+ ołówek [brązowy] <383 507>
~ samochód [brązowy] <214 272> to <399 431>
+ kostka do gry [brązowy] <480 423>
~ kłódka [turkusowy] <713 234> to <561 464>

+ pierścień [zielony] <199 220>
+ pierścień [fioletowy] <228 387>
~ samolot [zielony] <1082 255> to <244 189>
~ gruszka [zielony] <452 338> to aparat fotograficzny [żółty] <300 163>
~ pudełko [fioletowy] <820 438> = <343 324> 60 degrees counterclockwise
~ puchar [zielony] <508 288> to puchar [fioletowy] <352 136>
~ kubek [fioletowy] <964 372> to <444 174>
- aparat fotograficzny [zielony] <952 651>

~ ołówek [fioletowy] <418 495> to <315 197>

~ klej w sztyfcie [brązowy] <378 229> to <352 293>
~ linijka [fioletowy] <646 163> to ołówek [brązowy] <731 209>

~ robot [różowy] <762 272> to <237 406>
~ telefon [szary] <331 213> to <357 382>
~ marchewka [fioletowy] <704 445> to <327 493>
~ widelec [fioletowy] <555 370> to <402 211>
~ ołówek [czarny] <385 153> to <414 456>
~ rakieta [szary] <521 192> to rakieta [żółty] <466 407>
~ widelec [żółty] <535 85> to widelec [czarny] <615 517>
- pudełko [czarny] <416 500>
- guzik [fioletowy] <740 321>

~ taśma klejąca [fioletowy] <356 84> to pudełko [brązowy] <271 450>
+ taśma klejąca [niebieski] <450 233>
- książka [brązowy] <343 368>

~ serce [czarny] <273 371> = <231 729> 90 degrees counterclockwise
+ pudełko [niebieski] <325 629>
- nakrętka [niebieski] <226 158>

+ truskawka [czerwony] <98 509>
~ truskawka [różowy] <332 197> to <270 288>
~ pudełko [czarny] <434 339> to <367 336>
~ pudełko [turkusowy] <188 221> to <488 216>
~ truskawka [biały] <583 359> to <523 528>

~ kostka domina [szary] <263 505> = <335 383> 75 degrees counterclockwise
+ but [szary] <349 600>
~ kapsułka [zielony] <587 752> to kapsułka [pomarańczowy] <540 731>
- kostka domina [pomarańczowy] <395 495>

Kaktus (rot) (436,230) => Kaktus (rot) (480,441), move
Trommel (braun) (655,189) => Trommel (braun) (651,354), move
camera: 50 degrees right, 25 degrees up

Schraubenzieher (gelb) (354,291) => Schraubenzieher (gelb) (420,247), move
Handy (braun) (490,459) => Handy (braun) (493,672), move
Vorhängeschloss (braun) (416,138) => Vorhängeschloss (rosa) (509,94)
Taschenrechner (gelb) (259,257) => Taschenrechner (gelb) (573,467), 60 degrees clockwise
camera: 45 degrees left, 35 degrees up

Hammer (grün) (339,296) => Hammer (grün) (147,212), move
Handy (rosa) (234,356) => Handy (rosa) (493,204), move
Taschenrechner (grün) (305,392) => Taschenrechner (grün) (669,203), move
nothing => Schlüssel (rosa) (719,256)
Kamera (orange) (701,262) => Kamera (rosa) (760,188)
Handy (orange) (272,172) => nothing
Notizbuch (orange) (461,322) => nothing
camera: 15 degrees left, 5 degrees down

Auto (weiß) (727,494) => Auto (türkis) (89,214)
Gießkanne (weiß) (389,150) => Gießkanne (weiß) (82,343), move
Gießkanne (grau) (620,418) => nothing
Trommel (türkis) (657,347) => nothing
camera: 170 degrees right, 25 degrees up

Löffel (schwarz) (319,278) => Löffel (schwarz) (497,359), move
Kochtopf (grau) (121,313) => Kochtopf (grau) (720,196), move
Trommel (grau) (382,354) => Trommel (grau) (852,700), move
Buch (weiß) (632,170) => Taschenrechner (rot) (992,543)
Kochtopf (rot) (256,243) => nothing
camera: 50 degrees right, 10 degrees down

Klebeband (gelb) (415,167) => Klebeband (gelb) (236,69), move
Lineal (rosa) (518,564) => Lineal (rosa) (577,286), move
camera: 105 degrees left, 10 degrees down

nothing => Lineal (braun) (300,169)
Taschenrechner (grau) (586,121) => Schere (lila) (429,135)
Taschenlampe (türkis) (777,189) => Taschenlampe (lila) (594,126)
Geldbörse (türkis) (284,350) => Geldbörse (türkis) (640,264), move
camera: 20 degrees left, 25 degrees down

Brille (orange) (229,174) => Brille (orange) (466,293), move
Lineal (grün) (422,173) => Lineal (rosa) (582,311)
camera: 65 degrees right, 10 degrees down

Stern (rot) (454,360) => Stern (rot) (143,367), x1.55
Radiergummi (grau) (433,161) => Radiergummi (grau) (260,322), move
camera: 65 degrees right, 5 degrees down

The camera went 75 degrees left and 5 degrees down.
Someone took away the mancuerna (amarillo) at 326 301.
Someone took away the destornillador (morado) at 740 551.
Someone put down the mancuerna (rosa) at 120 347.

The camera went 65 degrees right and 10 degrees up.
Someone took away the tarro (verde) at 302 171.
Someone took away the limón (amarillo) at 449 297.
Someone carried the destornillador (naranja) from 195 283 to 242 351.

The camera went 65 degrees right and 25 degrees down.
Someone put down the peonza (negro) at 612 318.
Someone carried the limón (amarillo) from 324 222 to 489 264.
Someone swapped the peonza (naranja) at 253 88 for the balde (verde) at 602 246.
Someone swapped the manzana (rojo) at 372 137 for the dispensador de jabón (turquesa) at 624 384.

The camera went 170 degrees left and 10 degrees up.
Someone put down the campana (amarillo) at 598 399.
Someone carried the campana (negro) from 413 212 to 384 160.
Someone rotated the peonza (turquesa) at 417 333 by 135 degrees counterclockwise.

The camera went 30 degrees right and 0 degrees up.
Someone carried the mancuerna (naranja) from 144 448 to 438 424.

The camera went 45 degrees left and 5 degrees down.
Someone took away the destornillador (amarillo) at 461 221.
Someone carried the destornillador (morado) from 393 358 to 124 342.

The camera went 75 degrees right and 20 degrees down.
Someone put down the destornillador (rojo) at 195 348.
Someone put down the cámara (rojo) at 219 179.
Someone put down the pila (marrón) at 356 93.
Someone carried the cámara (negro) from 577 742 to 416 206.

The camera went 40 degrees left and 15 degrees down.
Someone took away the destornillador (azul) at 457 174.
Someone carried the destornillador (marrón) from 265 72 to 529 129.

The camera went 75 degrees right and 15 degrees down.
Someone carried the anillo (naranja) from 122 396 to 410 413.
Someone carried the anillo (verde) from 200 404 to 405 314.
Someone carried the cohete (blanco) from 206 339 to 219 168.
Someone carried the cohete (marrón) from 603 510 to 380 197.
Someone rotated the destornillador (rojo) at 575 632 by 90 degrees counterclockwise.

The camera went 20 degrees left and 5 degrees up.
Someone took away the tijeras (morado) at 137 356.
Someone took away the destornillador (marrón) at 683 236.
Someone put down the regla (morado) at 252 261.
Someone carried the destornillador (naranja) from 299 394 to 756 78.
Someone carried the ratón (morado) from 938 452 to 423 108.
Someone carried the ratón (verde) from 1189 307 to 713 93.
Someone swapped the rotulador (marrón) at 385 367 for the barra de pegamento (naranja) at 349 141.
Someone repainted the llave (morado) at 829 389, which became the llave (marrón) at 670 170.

§ Requirement:
The whole listing should be restated word for word.

§ Output of the task:
+ ołówek [brązowy] <383 507>
~ samochód [brązowy] <214 272> to <399 431>
+ kostka do gry [brązowy] <480 423>
~ kłódka [turkusowy] <713 234> to <561 464>

+ pierścień [zielony] <199 220>
+ pierścień [fioletowy] <228 387>
~ samolot [zielony] <1082 255> to <244 189>
~ gruszka [zielony] <452 338> to aparat fotograficzny [żółty] <300 163>
~ pudełko [fioletowy] <820 438> = <343 324> 60 degrees counterclockwise
~ puchar [zielony] <508 288> to puchar [fioletowy] <352 136>
~ kubek [fioletowy] <964 372> to <444 174>
- aparat fotograficzny [zielony] <952 651>

~ ołówek [fioletowy] <418 495> to <315 197>

~ klej w sztyfcie [brązowy] <378 229> to <352 293>
~ linijka [fioletowy] <646 163> to ołówek [brązowy] <731 209>

~ robot [różowy] <762 272> to <237 406>
~ telefon [szary] <331 213> to <357 382>
~ marchewka [fioletowy] <704 445> to <327 493>
~ widelec [fioletowy] <555 370> to <402 211>
~ ołówek [czarny] <385 153> to <414 456>
~ rakieta [szary] <521 192> to rakieta [żółty] <466 407>
~ widelec [żółty] <535 85> to widelec [czarny] <615 517>
- pudełko [czarny] <416 500>
- guzik [fioletowy] <740 321>

~ taśma klejąca [fioletowy] <356 84> to pudełko [brązowy] <271 450>
+ taśma klejąca [niebieski] <450 233>
- książka [brązowy] <343 368>

~ serce [czarny] <273 371> = <231 729> 90 degrees counterclockwise
+ pudełko [niebieski] <325 629>
- nakrętka [niebieski] <226 158>

+ truskawka [czerwony] <98 509>
~ truskawka [różowy] <332 197> to <270 288>
~ pudełko [czarny] <434 339> to <367 336>
~ pudełko [turkusowy] <188 221> to <488 216>
~ truskawka [biały] <583 359> to <523 528>

~ kostka domina [szary] <263 505> = <335 383> 75 degrees counterclockwise
+ but [szary] <349 600>
~ kapsułka [zielony] <587 752> to kapsułka [pomarańczowy] <540 731>
- kostka domina [pomarańczowy] <395 495>

Kaktus (rot) (436,230) => Kaktus (rot) (480,441), move
Trommel (braun) (655,189) => Trommel (braun) (651,354), move
camera: 50 degrees right, 25 degrees up

Schraubenzieher (gelb) (354,291) => Schraubenzieher (gelb) (420,247), move
Handy (braun) (490,459) => Handy (braun) (493,672), move
Vorhängeschloss (braun) (416,138) => Vorhängeschloss (rosa) (509,94)
Taschenrechner (gelb) (259,257) => Taschenrechner (gelb) (573,467), 60 degrees clockwise
camera: 45 degrees left, 35 degrees up

Hammer (grün) (339,296) => Hammer (grün) (147,212), move
Handy (rosa) (234,356) => Handy (rosa) (493,204), move
Taschenrechner (grün) (305,392) => Taschenrechner (grün) (669,203), move
nothing => Schlüssel (rosa) (719,256)
Kamera (orange) (701,262) => Kamera (rosa) (760,188)
Handy (orange) (272,172) => nothing
Notizbuch (orange) (461,322) => nothing
camera: 15 degrees left, 5 degrees down

Auto (weiß) (727,494) => Auto (türkis) (89,214)
Gießkanne (weiß) (389,150) => Gießkanne (weiß) (82,343), move
Gießkanne (grau) (620,418) => nothing
Trommel (türkis) (657,347) => nothing
camera: 170 degrees right, 25 degrees up

Löffel (schwarz) (319,278) => Löffel (schwarz) (497,359), move
Kochtopf (grau) (121,313) => Kochtopf (grau) (720,196), move
Trommel (grau) (382,354) => Trommel (grau) (852,700), move
Buch (weiß) (632,170) => Taschenrechner (rot) (992,543)
Kochtopf (rot) (256,243) => nothing
camera: 50 degrees right, 10 degrees down

Klebeband (gelb) (415,167) => Klebeband (gelb) (236,69), move
Lineal (rosa) (518,564) => Lineal (rosa) (577,286), move
camera: 105 degrees left, 10 degrees down

nothing => Lineal (braun) (300,169)
Taschenrechner (grau) (586,121) => Schere (lila) (429,135)
Taschenlampe (türkis) (777,189) => Taschenlampe (lila) (594,126)
Geldbörse (türkis) (284,350) => Geldbörse (türkis) (640,264), move
camera: 20 degrees left, 25 degrees down

Brille (orange) (229,174) => Brille (orange) (466,293), move
Lineal (grün) (422,173) => Lineal (rosa) (582,311)
camera: 65 degrees right, 10 degrees down

Stern (rot) (454,360) => Stern (rot) (143,367), x1.55
Radiergummi (grau) (433,161) => Radiergummi (grau) (260,322), move
camera: 65 degrees right, 5 degrees down

The camera went 75 degrees left and 5 degrees down.
Someone took away the mancuerna (amarillo) at 326 301.
Someone took away the destornillador (morado) at 740 551.
Someone put down the mancuerna (rosa) at 120 347.

The camera went 65 degrees right and 10 degrees up.
Someone took away the tarro (verde) at 302 171.
Someone took away the limón (amarillo) at 449 297.
Someone carried the destornillador (naranja) from 195 283 to 242 351.

The camera went 65 degrees right and 25 degrees down.
Someone put down the peonza (negro) at 612 318.
Someone carried the limón (amarillo) from 324 222 to 489 264.
Someone swapped the peonza (naranja) at 253 88 for the balde (verde) at 602 246.
Someone swapped the manzana (rojo) at 372 137 for the dispensador de jabón (turquesa) at 624 384.

The camera went 170 degrees left and 10 degrees up.
Someone put down the campana (amarillo) at 598 399.
Someone carried the campana (negro) from 413 212 to 384 160.
Someone rotated the peonza (turquesa) at 417 333 by 135 degrees counterclockwise.

The camera went 30 degrees right and 0 degrees up.
Someone carried the mancuerna (naranja) from 144 448 to 438 424.

The camera went 45 degrees left and 5 degrees down.
Someone took away the destornillador (amarillo) at 461 221.
Someone carried the destornillador (morado) from 393 358 to 124 342.

The camera went 75 degrees right and 20 degrees down.
Someone put down the destornillador (rojo) at 195 348.
Someone put down the cámara (rojo) at 219 179.
Someone put down the pila (marrón) at 356 93.
Someone carried the cámara (negro) from 577 742 to 416 206.

The camera went 40 degrees left and 15 degrees down.
Someone took away the destornillador (azul) at 457 174.
Someone carried the destornillador (marrón) from 265 72 to 529 129.

The camera went 75 degrees right and 15 degrees down.
Someone carried the anillo (naranja) from 122 396 to 410 413.
Someone carried the anillo (verde) from 200 404 to 405 314.
Someone carried the cohete (blanco) from 206 339 to 219 168.
Someone carried the cohete (marrón) from 603 510 to 380 197.
Someone rotated the destornillador (rojo) at 575 632 by 90 degrees counterclockwise.

The camera went 20 degrees left and 5 degrees up.
Someone took away the tijeras (morado) at 137 356.
Someone took away the destornillador (marrón) at 683 236.
Someone put down the regla (morado) at 252 261.
Someone carried the destornillador (naranja) from 299 394 to 756 78.
Someone carried the ratón (morado) from 938 452 to 423 108.
Someone carried the ratón (verde) from 1189 307 to 713 93.
Someone swapped the rotulador (marrón) at 385 367 for the barra de pegamento (naranja) at 349 141.
Someone repainted the llave (morado) at 829 389, which became the llave (marrón) at 670 170.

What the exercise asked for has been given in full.